▼
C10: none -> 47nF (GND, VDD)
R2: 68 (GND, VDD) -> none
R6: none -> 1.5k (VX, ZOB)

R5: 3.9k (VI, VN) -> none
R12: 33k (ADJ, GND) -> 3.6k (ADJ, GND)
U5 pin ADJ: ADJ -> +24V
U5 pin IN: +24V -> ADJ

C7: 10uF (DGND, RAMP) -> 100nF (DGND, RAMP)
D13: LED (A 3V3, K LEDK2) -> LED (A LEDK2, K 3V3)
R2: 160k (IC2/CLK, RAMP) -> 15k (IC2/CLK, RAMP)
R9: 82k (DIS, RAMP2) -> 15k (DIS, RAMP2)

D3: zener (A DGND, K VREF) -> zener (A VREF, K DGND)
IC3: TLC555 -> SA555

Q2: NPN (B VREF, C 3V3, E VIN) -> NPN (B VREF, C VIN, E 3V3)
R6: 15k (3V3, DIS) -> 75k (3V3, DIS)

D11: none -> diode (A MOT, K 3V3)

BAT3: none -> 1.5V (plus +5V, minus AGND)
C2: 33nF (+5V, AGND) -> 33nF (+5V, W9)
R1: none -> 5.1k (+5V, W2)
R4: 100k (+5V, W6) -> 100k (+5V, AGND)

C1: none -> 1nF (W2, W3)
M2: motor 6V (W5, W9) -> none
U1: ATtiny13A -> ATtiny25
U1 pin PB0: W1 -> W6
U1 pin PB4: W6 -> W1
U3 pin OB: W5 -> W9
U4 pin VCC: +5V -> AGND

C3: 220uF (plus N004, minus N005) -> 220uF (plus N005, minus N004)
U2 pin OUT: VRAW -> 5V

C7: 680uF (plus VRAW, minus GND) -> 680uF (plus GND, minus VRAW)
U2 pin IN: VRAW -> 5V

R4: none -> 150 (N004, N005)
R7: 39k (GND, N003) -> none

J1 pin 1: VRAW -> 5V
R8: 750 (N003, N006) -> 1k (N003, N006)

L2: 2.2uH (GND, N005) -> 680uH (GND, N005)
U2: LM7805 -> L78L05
▲
ABOUT THIS TASK: The word "AGND" occurs in some lines of the data above; report how many such lines there are, with no other words.

WRITTEN ANSWER: 4